* Exercise aim
Could you transcribe the entries below exactly, starting at the line that contains "yellow apple: 7 -> 6" and stopping at the last line, without any pictures?

* Data records
▼

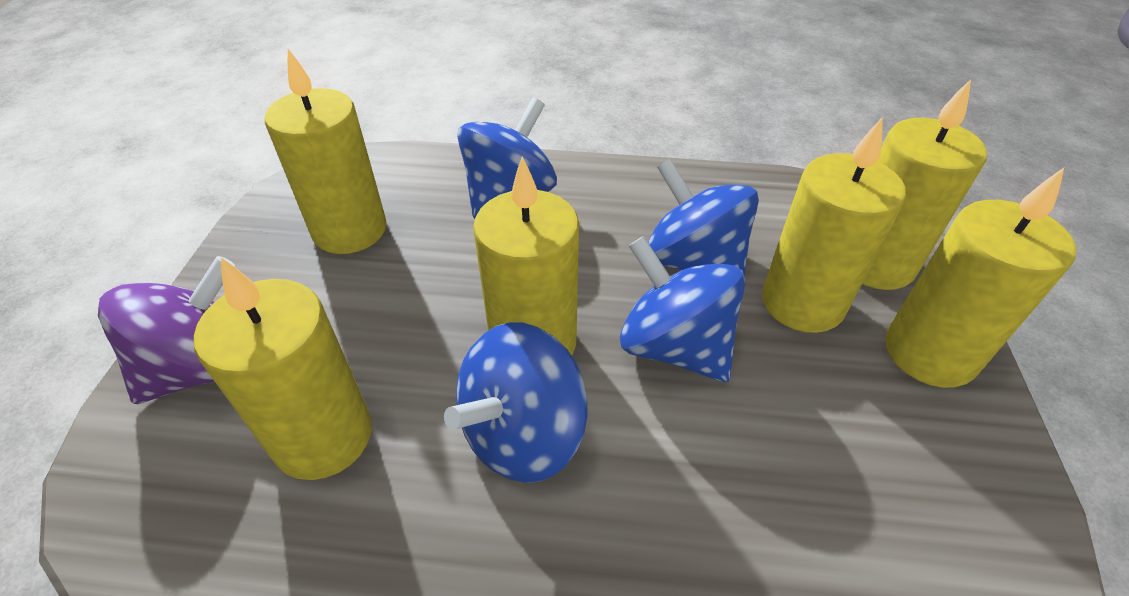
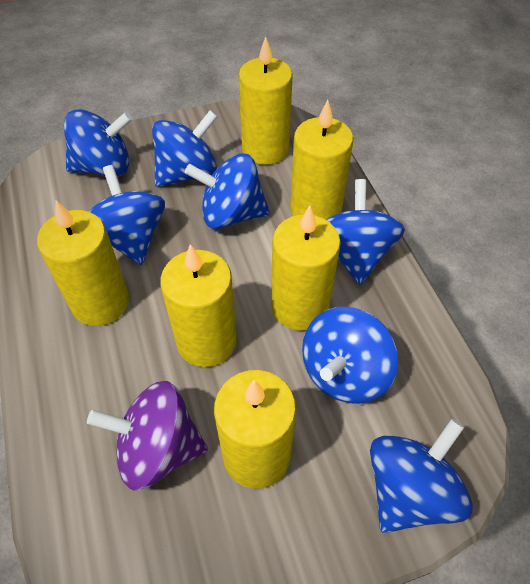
blue spinning top: 4 -> 7

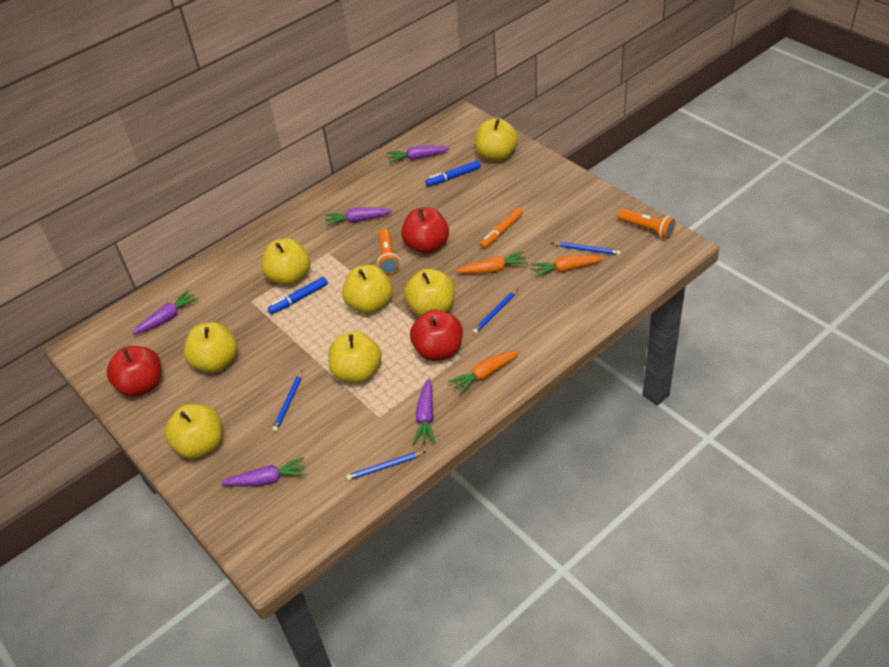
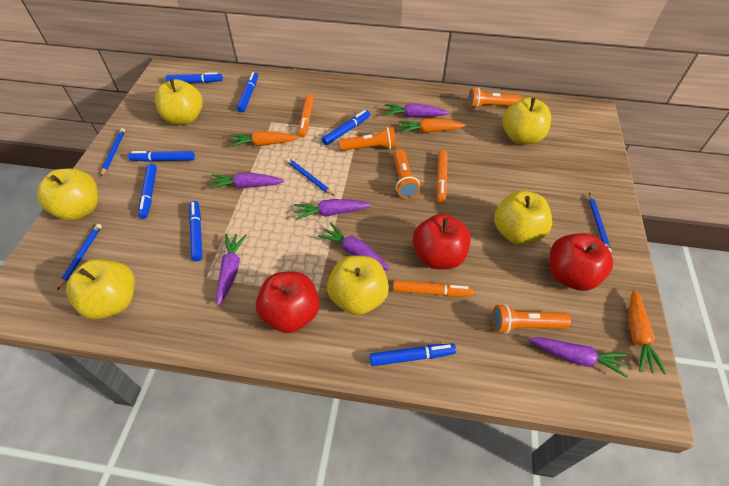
blue marker: 2 -> 7
orange flashlight: 2 -> 4
orange marker: 1 -> 3
purple carrot: 5 -> 6
yellow apple: 7 -> 6

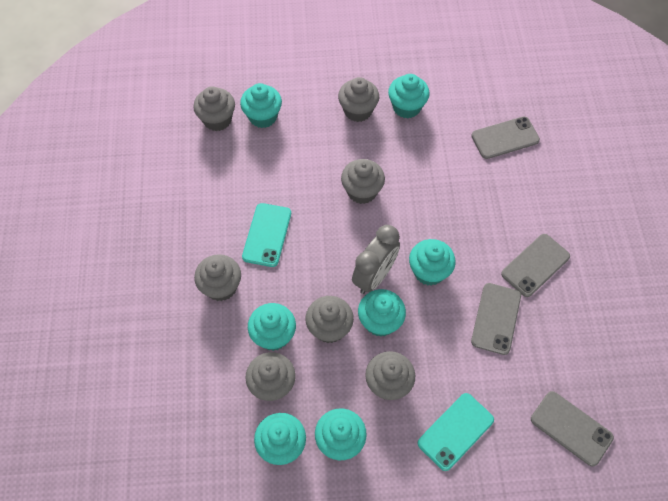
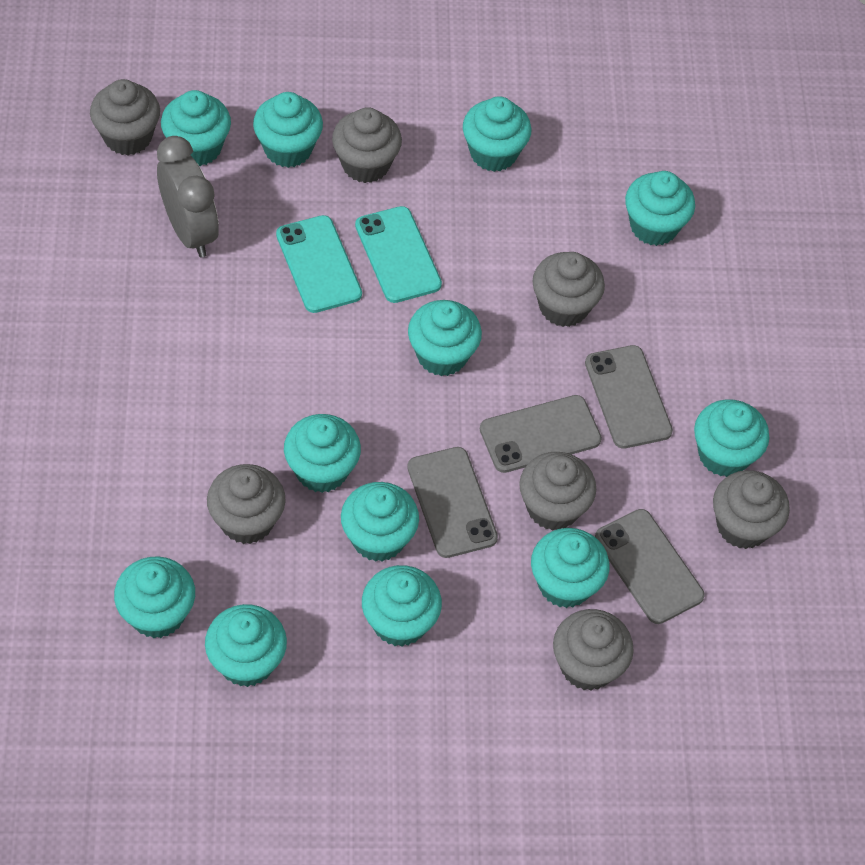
turquoise cupcake: 7 -> 12

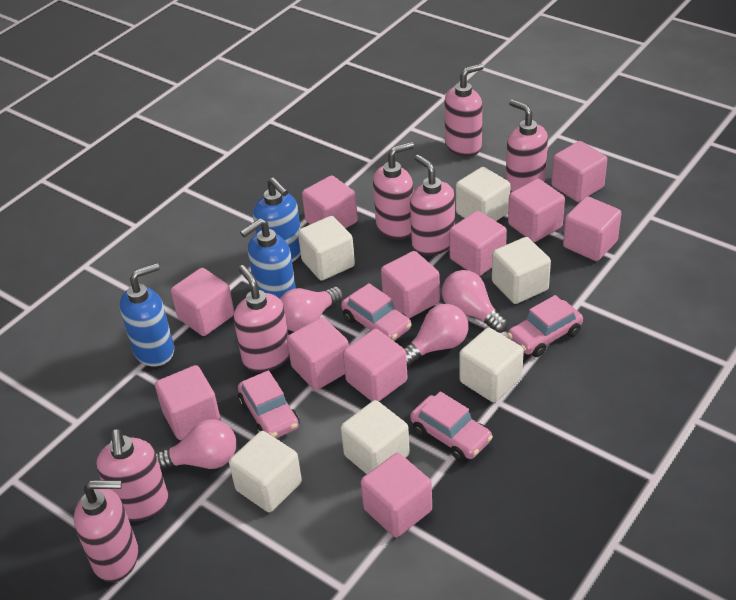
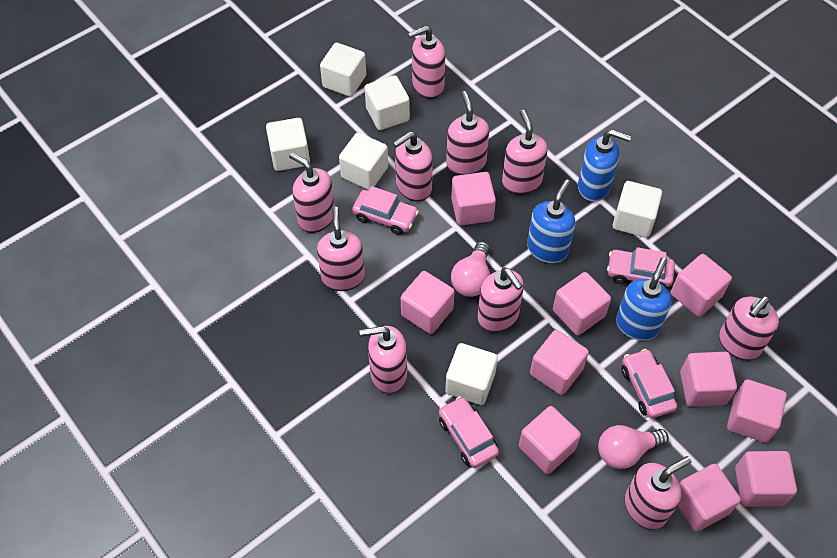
pink cube: 11 -> 10
pink light bulb: 4 -> 2
pink soap dispenser: 7 -> 10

▲

* Solution to the problem
yellow apple: 7 -> 6

turquoise cupcake: 7 -> 12

pink cube: 11 -> 10
pink light bulb: 4 -> 2
pink soap dispenser: 7 -> 10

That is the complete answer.